# Exercise goal
Reproduce every one of the lines below word for word, omitting the pictures from your answer.

--- start of Data provided ---

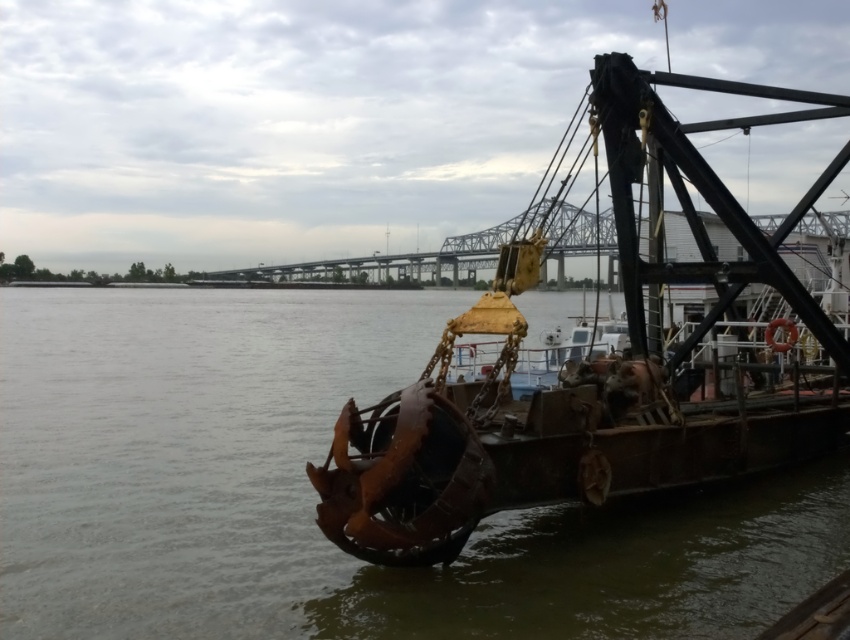
You are a crane operator on the rusty metal barge at center, and you need to lift a heavy container from the rusty metal river at center. The crane has a maximum reach of 10 meters. Can you safely lift the container without moving the barge?

The distance between the rusty metal river at center and the rusty metal barge at center is 12.12 meters. Since the crane can only reach 10 meters, it cannot safely lift the container without moving the barge.

Consider the image. You are a photographer standing on the deck of the vessel and want to take a photo that includes both the point at coordinates point (212, 333) and point (499, 349). Which point will appear closer to the edge of the photo if you frame the shot so that both points are visible?

Point (212, 333) is further to the camera than point (499, 349), so in the photo, point (212, 333) will appear closer to the edge of the photo because it is nearer to the photographer.

You are standing on the dock and see the rusty metal river at center. If you want to throw a small pebble into the river, will it reach the river if you throw it with a force that can reach 9 meters?

The rusty metal river at center is 8.75 meters away from the viewer. Since the pebble can reach 9 meters, it will successfully land in the river.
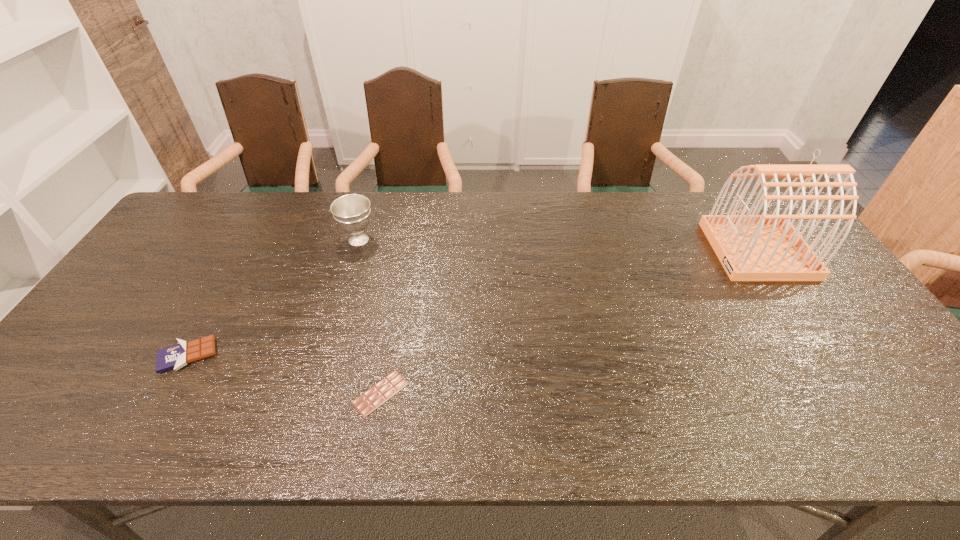
The image size is (960, 540). I want to click on free point between the leftmost object and the right chocolate bar, so (x=284, y=374).

Find the location of a particular element. free space that is in between the birdcage and the third shortest object is located at coordinates (558, 245).

Image resolution: width=960 pixels, height=540 pixels. Find the location of `vacant region between the rightmost object and the second shortest object`. vacant region between the rightmost object and the second shortest object is located at coordinates (472, 303).

Choose which object is the nearest neighbor to the shorter chocolate bar. Please provide its 2D coordinates. Your answer should be formatted as a tuple, i.e. [(x, y)], where the tuple contains the x and y coordinates of a point satisfying the conditions above.

[(176, 356)]

Identify which object is the third nearest to the third object from right to left. Please provide its 2D coordinates. Your answer should be formatted as a tuple, i.e. [(x, y)], where the tuple contains the x and y coordinates of a point satisfying the conditions above.

[(752, 247)]

Find the location of a particular element. This screenshot has height=540, width=960. vacant position in the image that satisfies the following two spatial constraints: 1. on the front side of the chalice; 2. on the right side of the right chocolate bar is located at coordinates (313, 393).

Where is `free spot that satisfies the following two spatial constraints: 1. with an open door on the birdcage; 2. on the front side of the shortest object`? free spot that satisfies the following two spatial constraints: 1. with an open door on the birdcage; 2. on the front side of the shortest object is located at coordinates (852, 393).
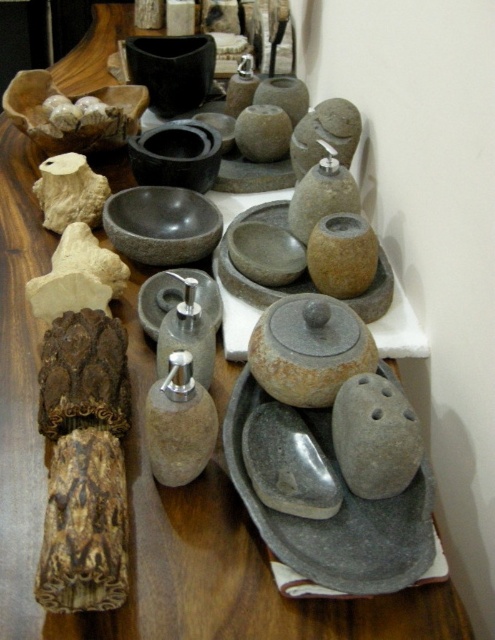
Question: Which point appears farthest from the camera in this image?

Choices:
 (A) (174, 67)
 (B) (412, 413)

Answer: (A)

Question: Does gray matte stone at center-right have a greater width compared to white matte rock at upper left?

Choices:
 (A) yes
 (B) no

Answer: (B)

Question: Can you confirm if gray matte stone at center-right is thinner than gray polished stone at center?

Choices:
 (A) no
 (B) yes

Answer: (B)

Question: Which point appears farthest from the camera in this image?

Choices:
 (A) (385, 442)
 (B) (178, 65)

Answer: (B)

Question: Does gray polished stone at center appear on the left side of white matte rock at upper left?

Choices:
 (A) no
 (B) yes

Answer: (A)

Question: Estimate the real-world distances between objects in this image. Which object is farther from the white matte rock at upper left?

Choices:
 (A) gray matte stone at center-right
 (B) gray polished stone at center

Answer: (A)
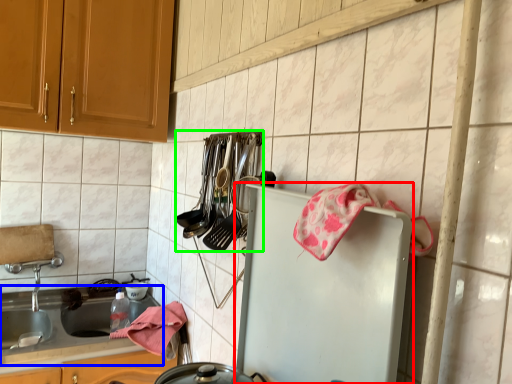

--- end of Data provided ---

# Response to this exercise
You are a crane operator on the rusty metal barge at center, and you need to lift a heavy container from the rusty metal river at center. The crane has a maximum reach of 10 meters. Can you safely lift the container without moving the barge?

The distance between the rusty metal river at center and the rusty metal barge at center is 12.12 meters. Since the crane can only reach 10 meters, it cannot safely lift the container without moving the barge.

Consider the image. You are a photographer standing on the deck of the vessel and want to take a photo that includes both the point at coordinates point (212, 333) and point (499, 349). Which point will appear closer to the edge of the photo if you frame the shot so that both points are visible?

Point (212, 333) is further to the camera than point (499, 349), so in the photo, point (212, 333) will appear closer to the edge of the photo because it is nearer to the photographer.

You are standing on the dock and see the rusty metal river at center. If you want to throw a small pebble into the river, will it reach the river if you throw it with a force that can reach 9 meters?

The rusty metal river at center is 8.75 meters away from the viewer. Since the pebble can reach 9 meters, it will successfully land in the river.
The image size is (960, 540). I want to click on free point between the leftmost object and the right chocolate bar, so (x=284, y=374).

Find the location of a particular element. free space that is in between the birdcage and the third shortest object is located at coordinates (558, 245).

Image resolution: width=960 pixels, height=540 pixels. Find the location of `vacant region between the rightmost object and the second shortest object`. vacant region between the rightmost object and the second shortest object is located at coordinates (472, 303).

Choose which object is the nearest neighbor to the shorter chocolate bar. Please provide its 2D coordinates. Your answer should be formatted as a tuple, i.e. [(x, y)], where the tuple contains the x and y coordinates of a point satisfying the conditions above.

[(176, 356)]

Identify which object is the third nearest to the third object from right to left. Please provide its 2D coordinates. Your answer should be formatted as a tuple, i.e. [(x, y)], where the tuple contains the x and y coordinates of a point satisfying the conditions above.

[(752, 247)]

Find the location of a particular element. This screenshot has height=540, width=960. vacant position in the image that satisfies the following two spatial constraints: 1. on the front side of the chalice; 2. on the right side of the right chocolate bar is located at coordinates (313, 393).

Where is `free spot that satisfies the following two spatial constraints: 1. with an open door on the birdcage; 2. on the front side of the shortest object`? free spot that satisfies the following two spatial constraints: 1. with an open door on the birdcage; 2. on the front side of the shortest object is located at coordinates (852, 393).
Question: Which point appears farthest from the camera in this image?

Choices:
 (A) (174, 67)
 (B) (412, 413)

Answer: (A)

Question: Does gray matte stone at center-right have a greater width compared to white matte rock at upper left?

Choices:
 (A) yes
 (B) no

Answer: (B)

Question: Can you confirm if gray matte stone at center-right is thinner than gray polished stone at center?

Choices:
 (A) no
 (B) yes

Answer: (B)

Question: Which point appears farthest from the camera in this image?

Choices:
 (A) (385, 442)
 (B) (178, 65)

Answer: (B)

Question: Does gray polished stone at center appear on the left side of white matte rock at upper left?

Choices:
 (A) no
 (B) yes

Answer: (A)

Question: Estimate the real-world distances between objects in this image. Which object is farther from the white matte rock at upper left?

Choices:
 (A) gray matte stone at center-right
 (B) gray polished stone at center

Answer: (A)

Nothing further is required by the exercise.